> RECORDS
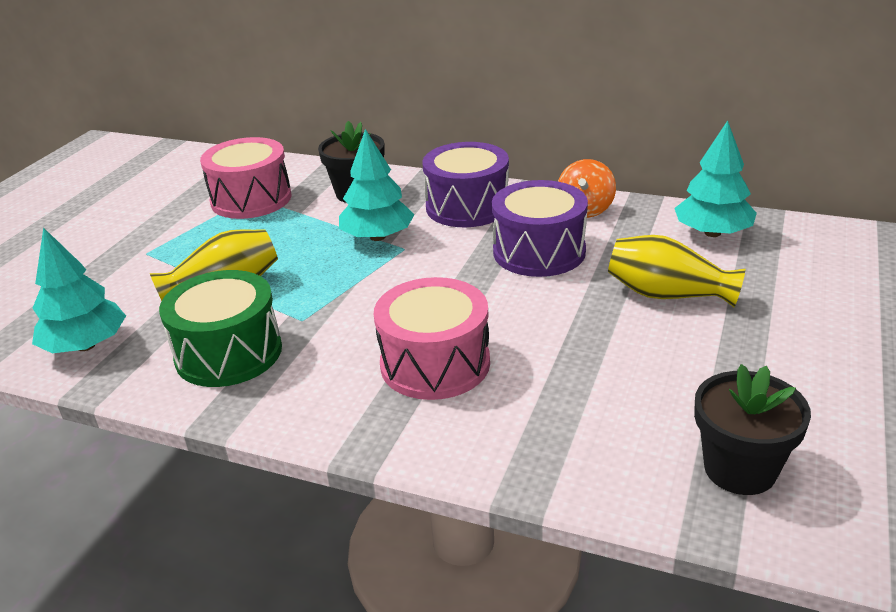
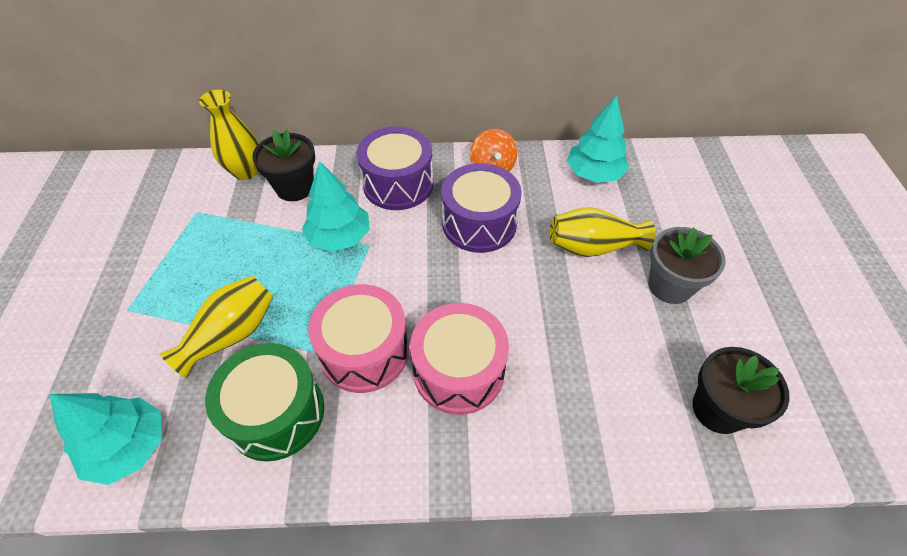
camera: 25 degrees left, 20 degrees up
(251, 199) = (198, 215): pink drum -> pink drum (364, 351)
(316, 174) = (245, 171): none -> yellow vase
(749, 346) = (670, 286): none -> grey flower pot

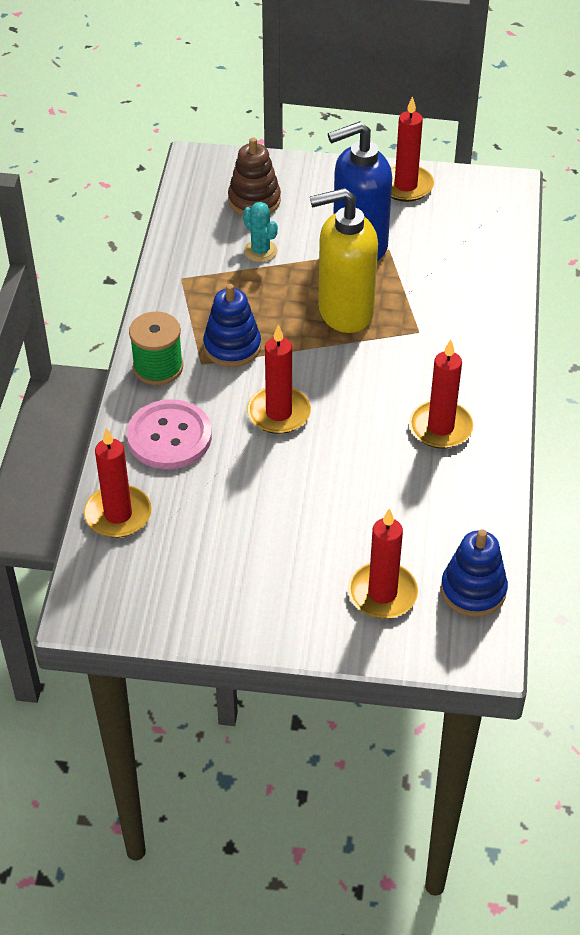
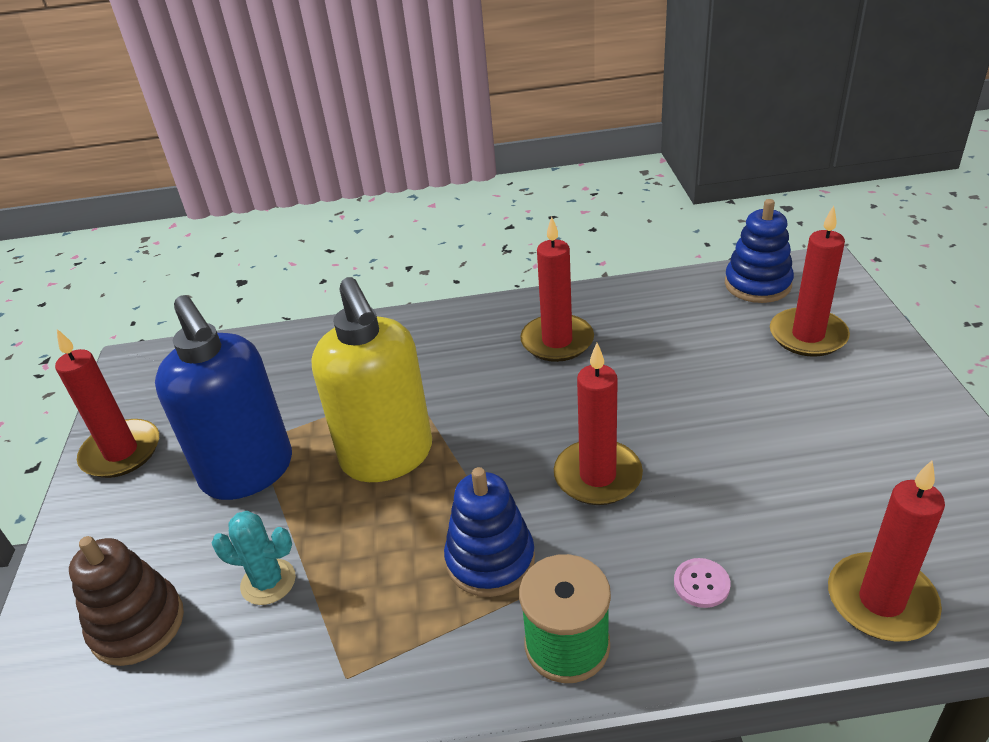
camera: 100 degrees left, 10 degrees down
(169, 437) = (701, 584): pink button -> pink button, size x0.42
(260, 251) = (268, 582): turquoise cactus -> turquoise cactus turned 60 degrees clockwise

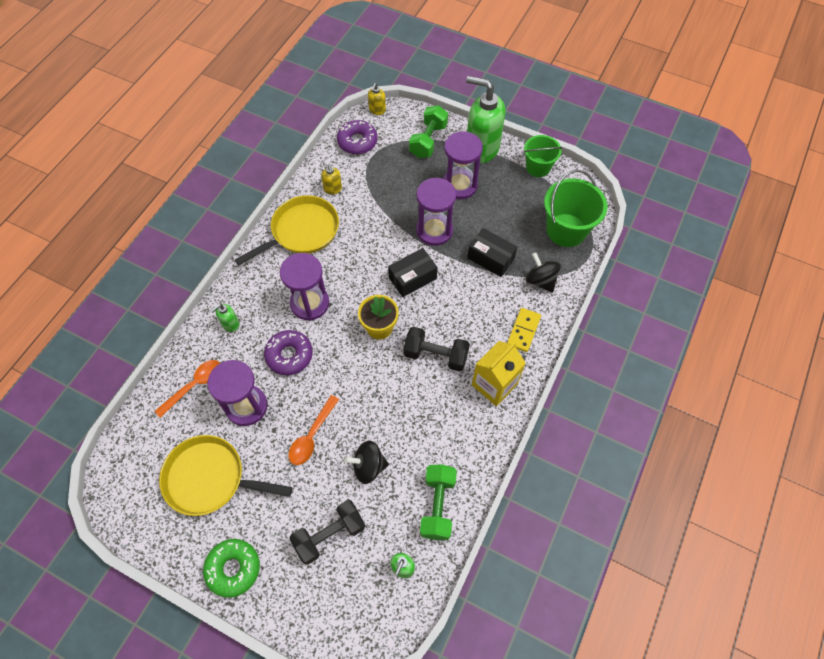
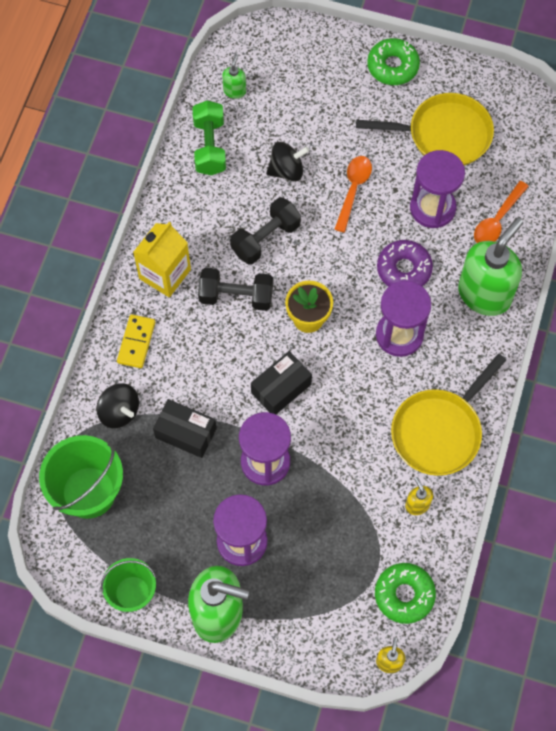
camera: 170 degrees right, 5 degrees up
(230, 324) = (484, 294): green soap dispenser -> green soap dispenser, size x2.32
(329, 535) = (310, 106): black dumbbell -> black dumbbell (265, 238)
(357, 141) = (404, 595): purple donut -> green donut
(428, 140) = (300, 615): green dumbbell -> none

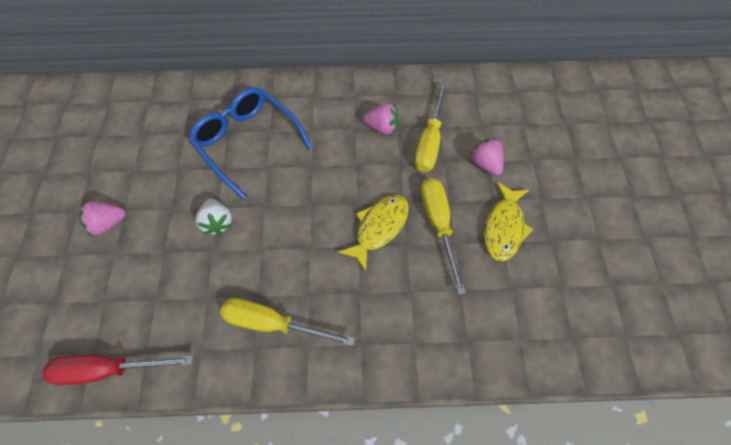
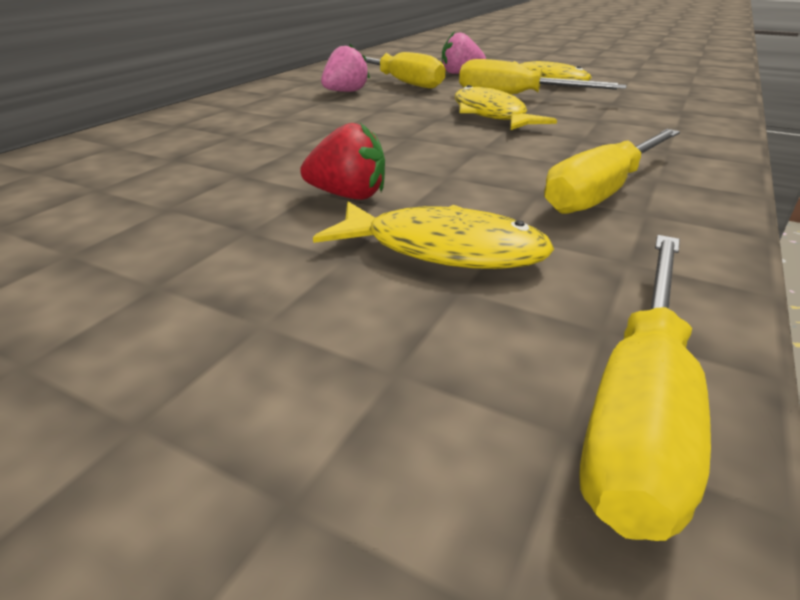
camera: 60 degrees left, 30 degrees down
(108, 223) = (156, 315): pink strawberry -> none
(109, 369) = (639, 405): red screwdriver -> yellow screwdriver
(182, 281) = (443, 249): none -> yellow fish
(217, 222) = (348, 196): white strawberry -> red strawberry
(247, 142) = (224, 150): blue glasses -> none

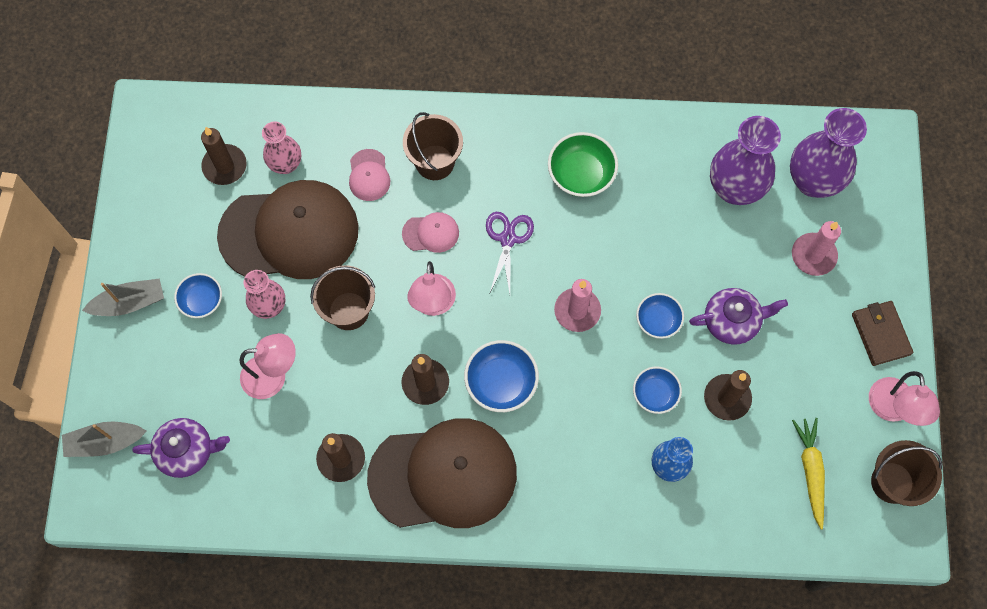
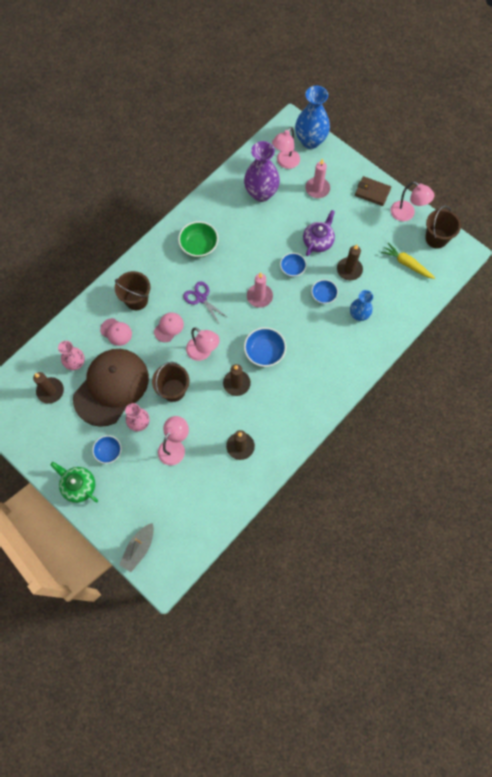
camera: 50 degrees left, 0 degrees up
(129, 303) = (79, 486): grey boat -> green teapot
(187, 451) = (177, 513): purple teapot -> none
(443, 475) = (285, 408): brown cap -> none
(813, 181) = (285, 163): purple vase -> pink lamp
(880, 186) = (310, 141): none -> blue vase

> TASK GOAL
In the answer, retype exactly and only the lines from the one holding "(230, 324) = (484, 294): green" through the end of the listing, keeping both ends and dropping every picture.

> ANSWER SECTION
(230, 324) = (484, 294): green soap dispenser -> green soap dispenser, size x2.32
(329, 535) = (310, 106): black dumbbell -> black dumbbell (265, 238)
(357, 141) = (404, 595): purple donut -> green donut
(428, 140) = (300, 615): green dumbbell -> none

camera: 60 degrees left, 30 degrees down
(108, 223) = (156, 315): pink strawberry -> none
(109, 369) = (639, 405): red screwdriver -> yellow screwdriver
(182, 281) = (443, 249): none -> yellow fish
(217, 222) = (348, 196): white strawberry -> red strawberry
(247, 142) = (224, 150): blue glasses -> none

camera: 50 degrees left, 0 degrees up
(129, 303) = (79, 486): grey boat -> green teapot
(187, 451) = (177, 513): purple teapot -> none
(443, 475) = (285, 408): brown cap -> none
(813, 181) = (285, 163): purple vase -> pink lamp
(880, 186) = (310, 141): none -> blue vase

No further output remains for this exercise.